Task to carry out: Print what the records say exactly, and omit the pictures.

Records shown:

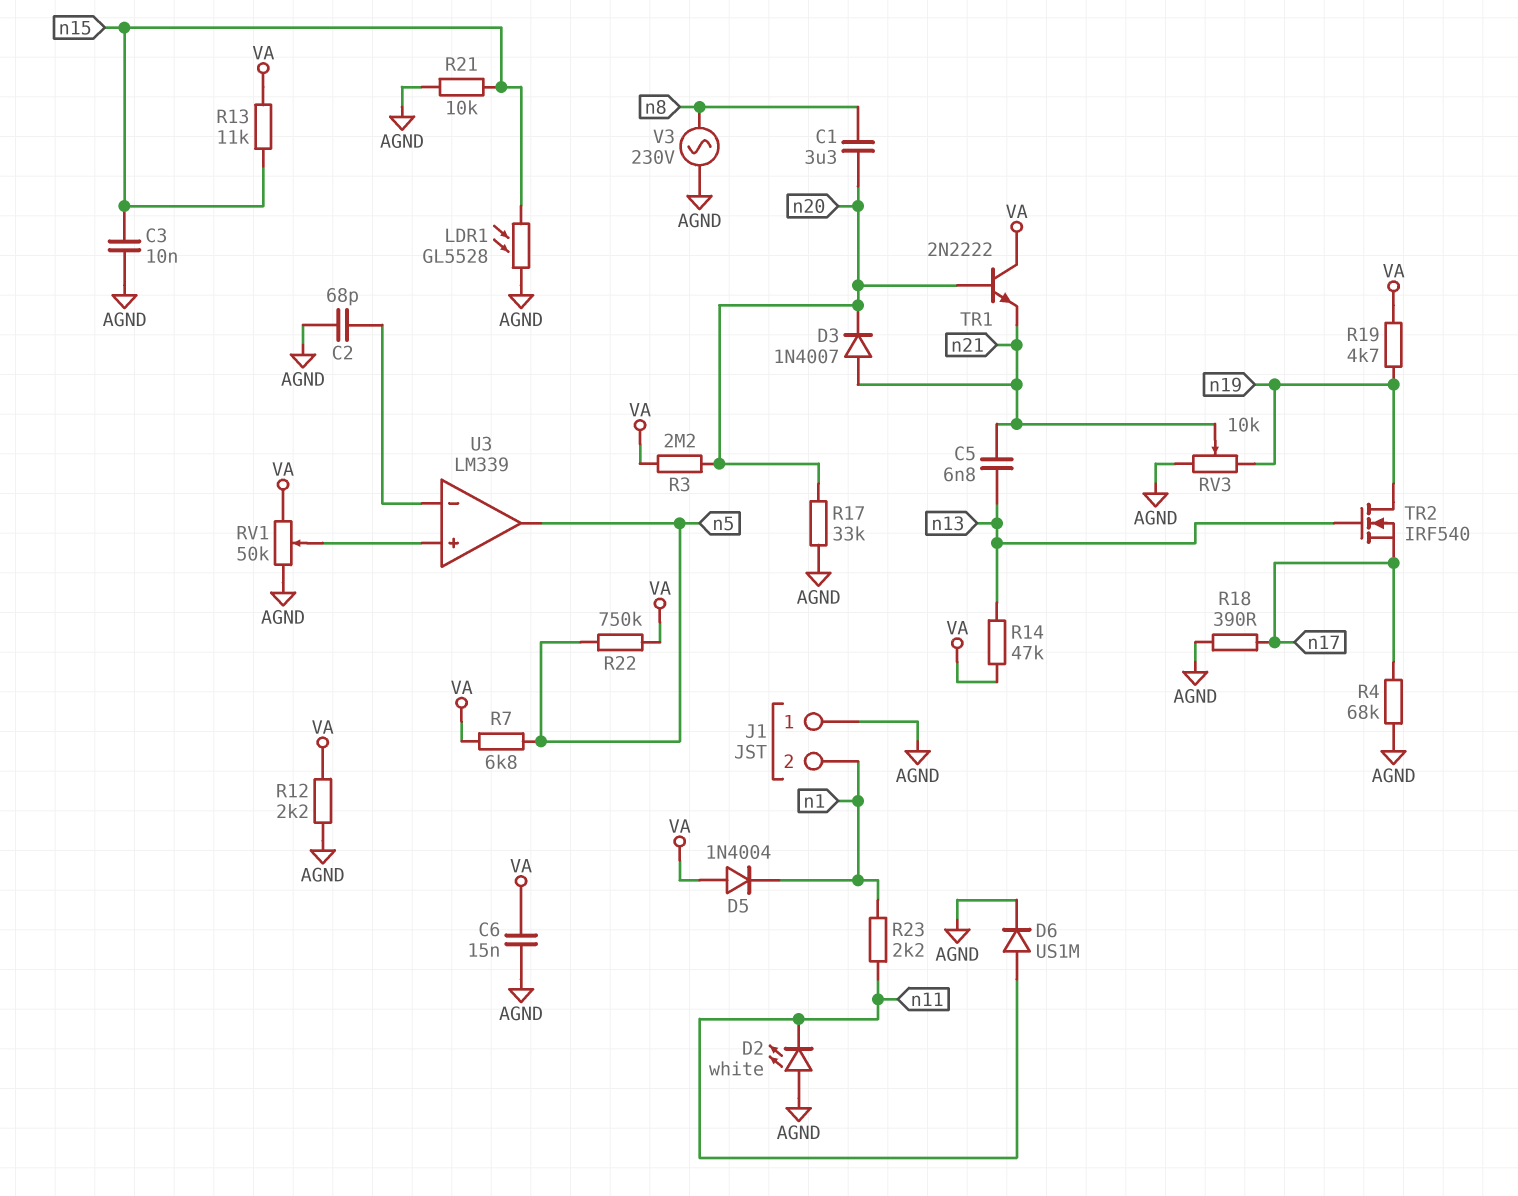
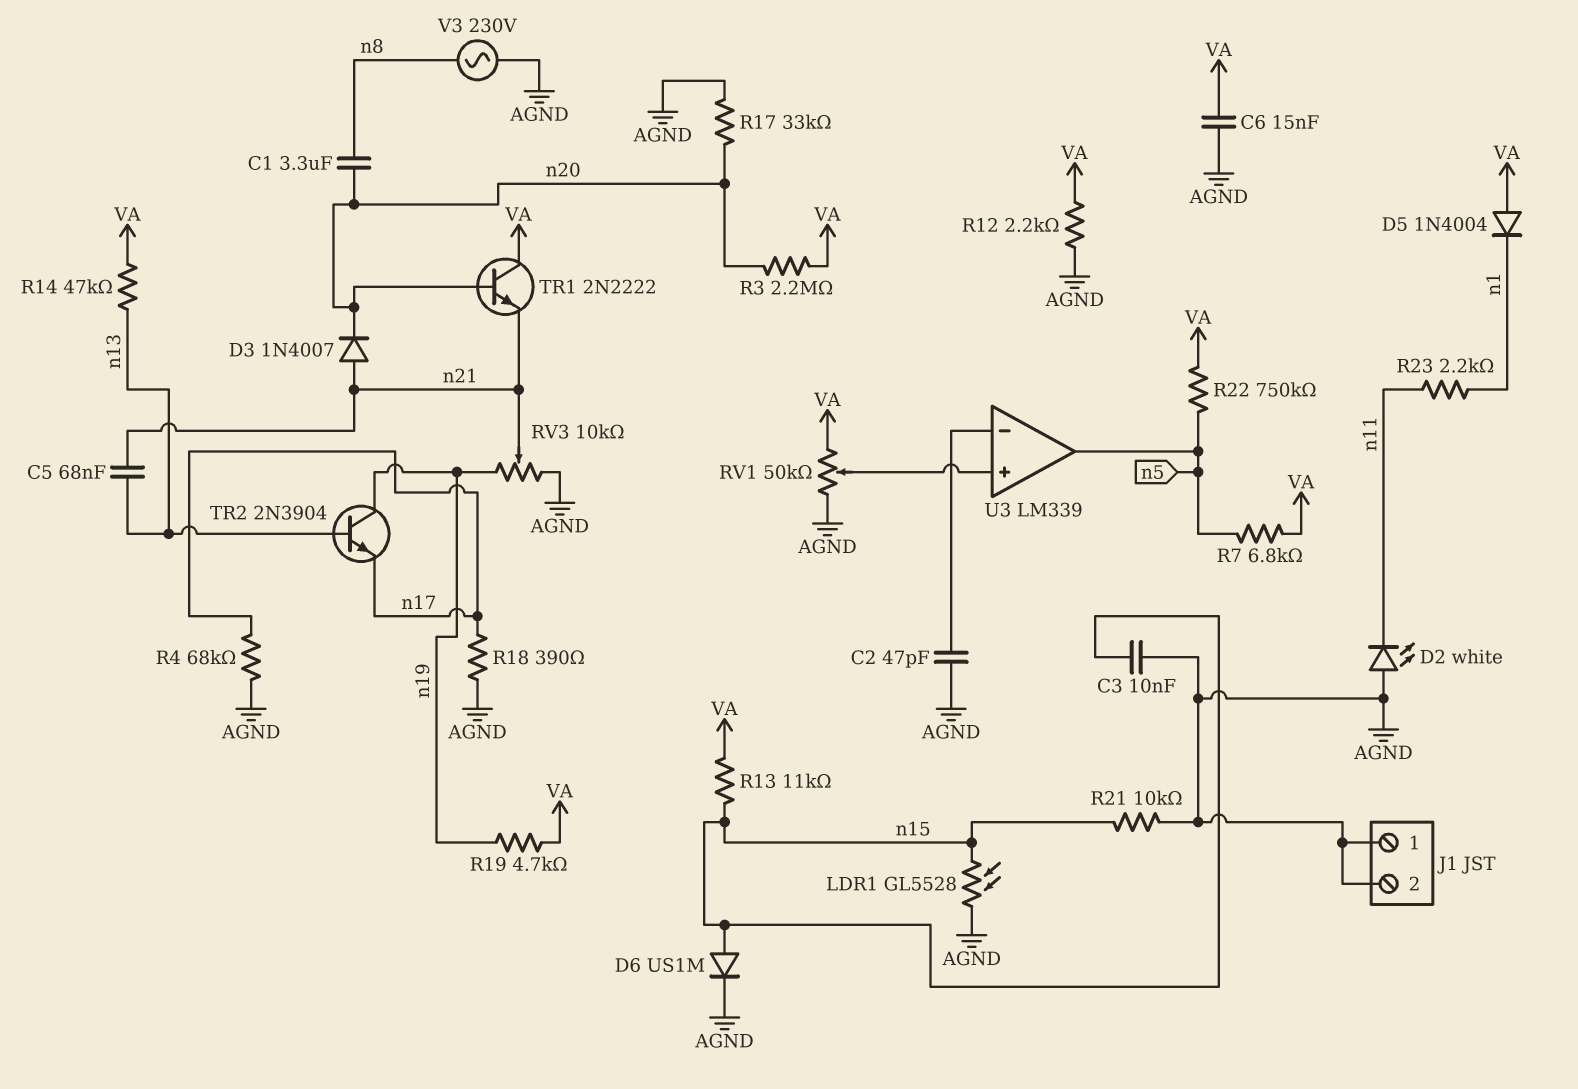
C2: 68pF (AGND, U3/in-) -> 47pF (AGND, U3/in-)
C5: 6.8nF (n13, n21) -> 68nF (n13, n21)
D6: diode US1M (A n11, K AGND) -> diode US1M (A n15, K AGND)
J1 pin 2: n1 -> AGND
TR2: NMOS IRF540 (G n13, D n19, S n17) -> NPN 2N3904 (B n13, C n19, E n17)

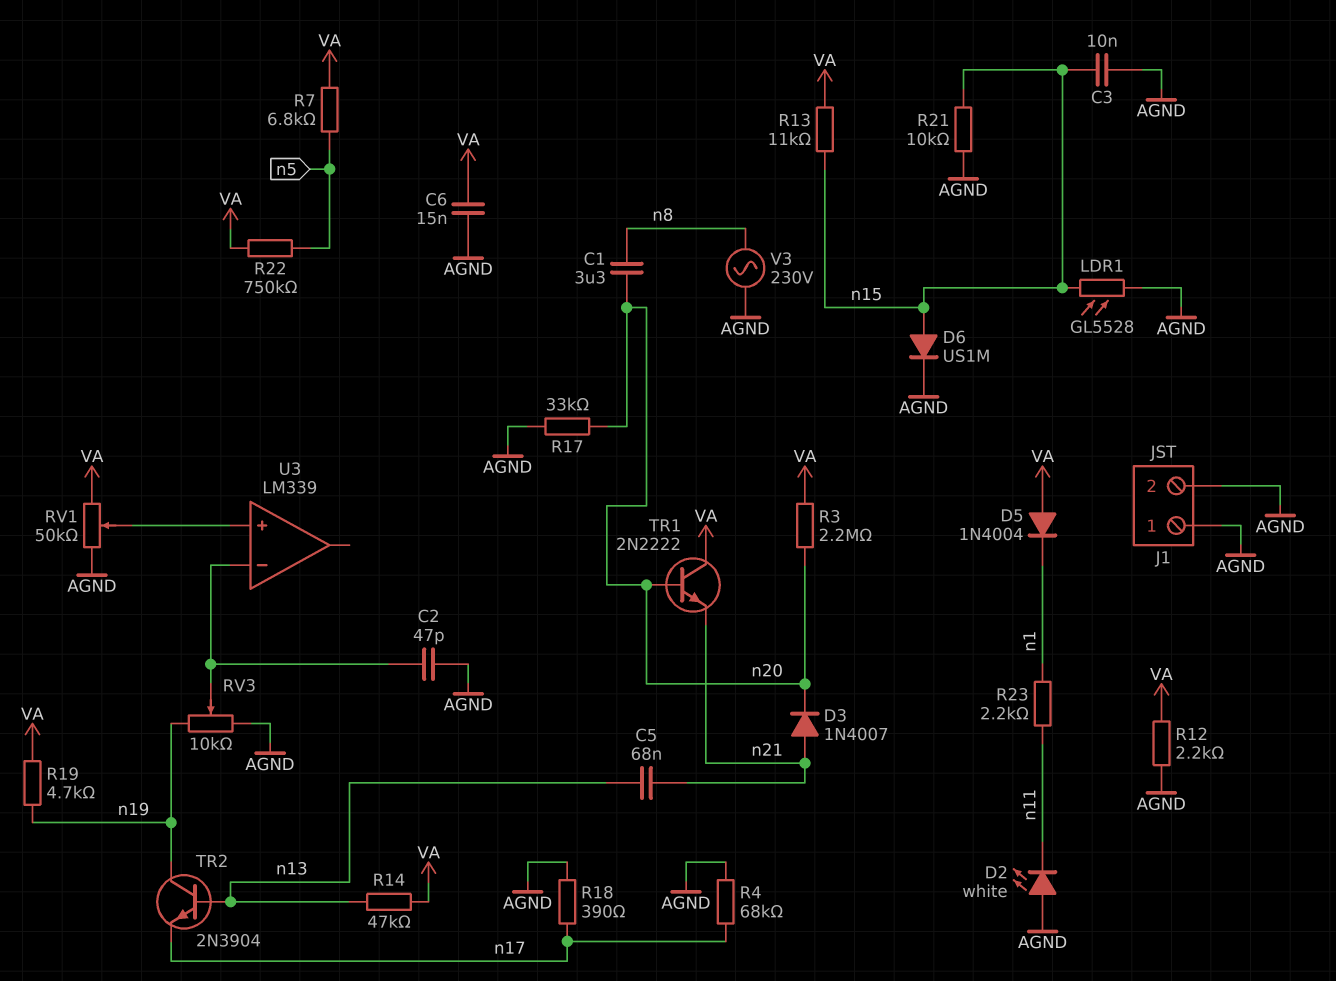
RV3: 10k (AGND, n19, wiper n21) -> 10k (AGND, n19, wiper U3/in-)
U3 pin out: n5 -> none

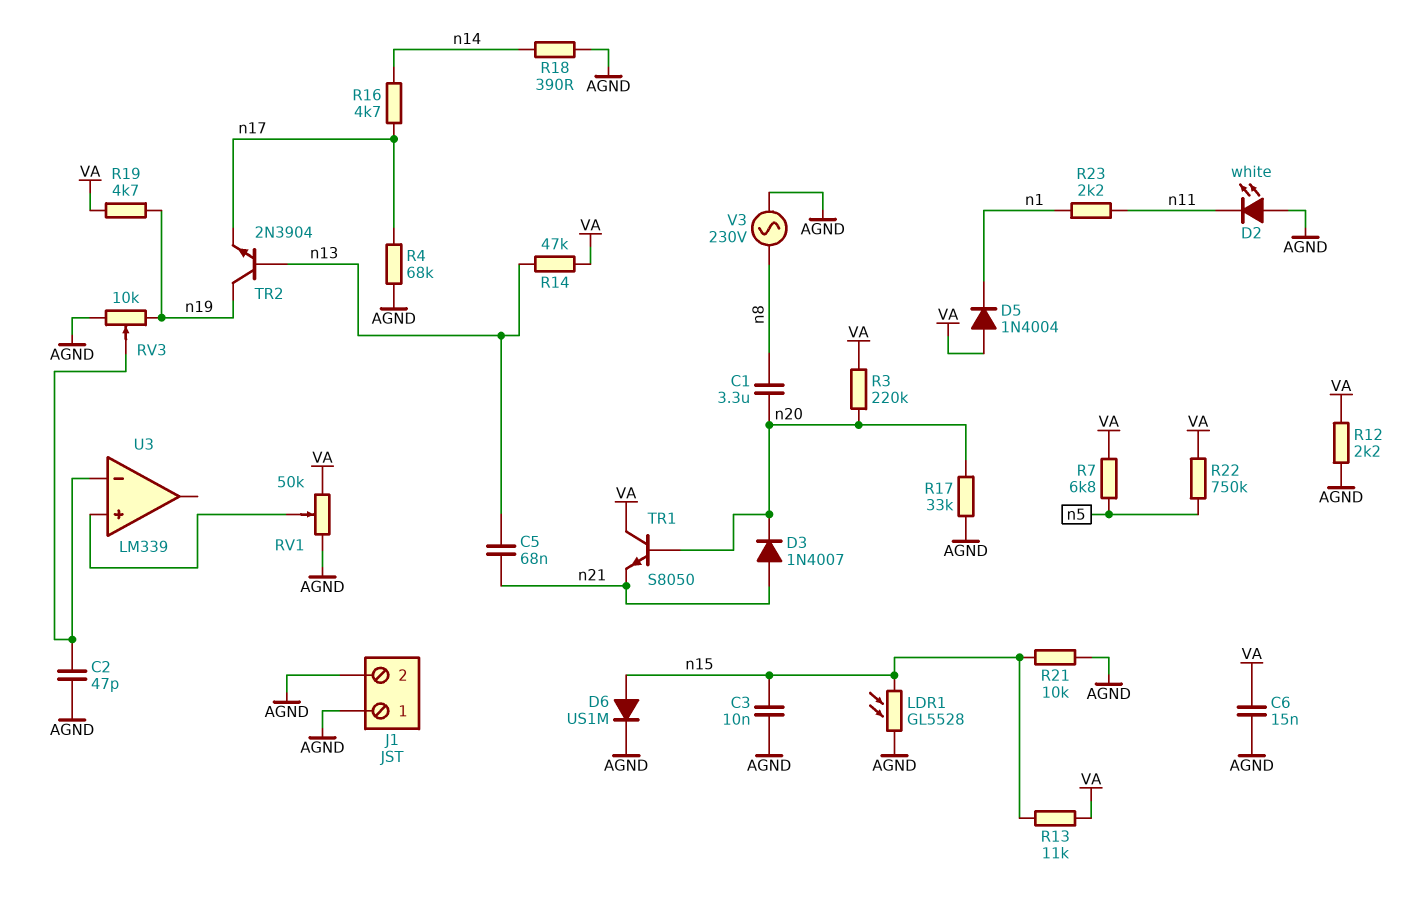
R3: 2.2M (VA, n20) -> 220k (VA, n20)
R16: none -> 4.7k (n14, n17)
R18: 390 (AGND, n17) -> 390 (AGND, n14)
TR1: NPN 2N2222 (B n20, C VA, E n21) -> NPN S8050 (B n20, C VA, E n21)

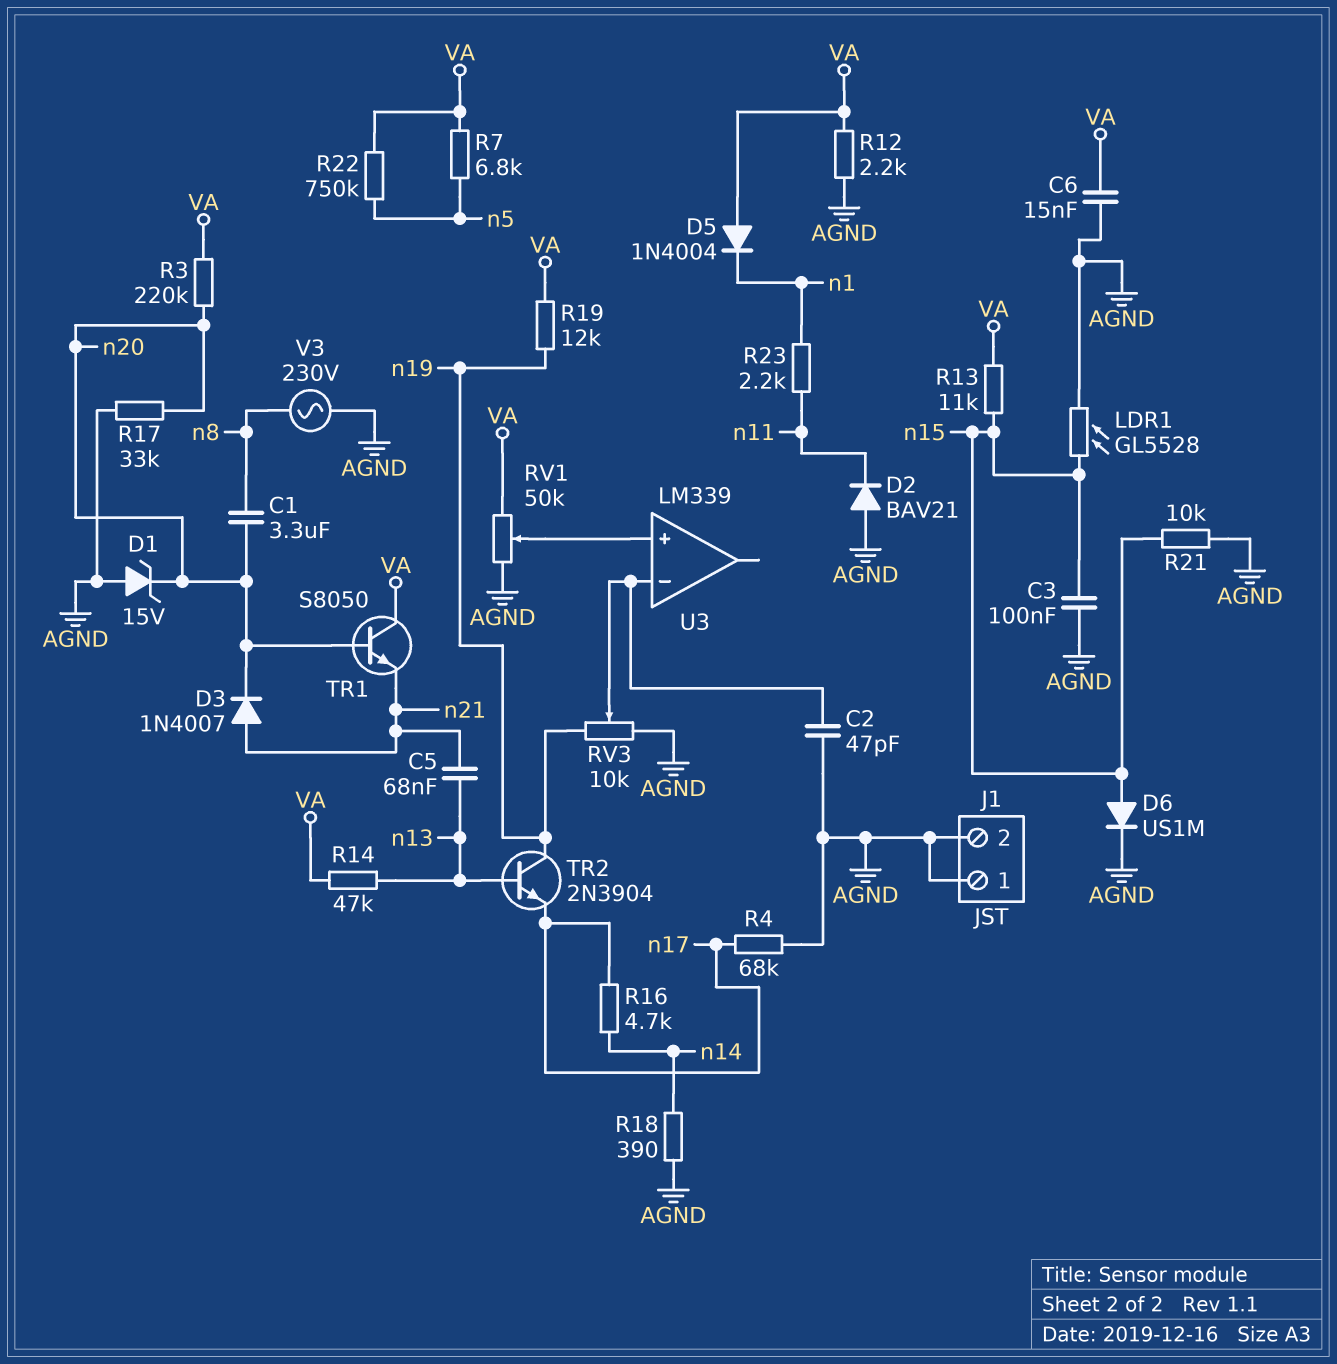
C3: 10nF (AGND, n15) -> 100nF (AGND, n15)
D1: none -> zener 15V (A AGND, K n20)
D2: LED white (A AGND, K n11) -> diode BAV21 (A AGND, K n11)
R19: 4.7k (VA, n19) -> 12k (VA, n19)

Response to the exercise:
C2: 68pF (AGND, U3/in-) -> 47pF (AGND, U3/in-)
C5: 6.8nF (n13, n21) -> 68nF (n13, n21)
D6: diode US1M (A n11, K AGND) -> diode US1M (A n15, K AGND)
J1 pin 2: n1 -> AGND
TR2: NMOS IRF540 (G n13, D n19, S n17) -> NPN 2N3904 (B n13, C n19, E n17)

RV3: 10k (AGND, n19, wiper n21) -> 10k (AGND, n19, wiper U3/in-)
U3 pin out: n5 -> none

R3: 2.2M (VA, n20) -> 220k (VA, n20)
R16: none -> 4.7k (n14, n17)
R18: 390 (AGND, n17) -> 390 (AGND, n14)
TR1: NPN 2N2222 (B n20, C VA, E n21) -> NPN S8050 (B n20, C VA, E n21)

C3: 10nF (AGND, n15) -> 100nF (AGND, n15)
D1: none -> zener 15V (A AGND, K n20)
D2: LED white (A AGND, K n11) -> diode BAV21 (A AGND, K n11)
R19: 4.7k (VA, n19) -> 12k (VA, n19)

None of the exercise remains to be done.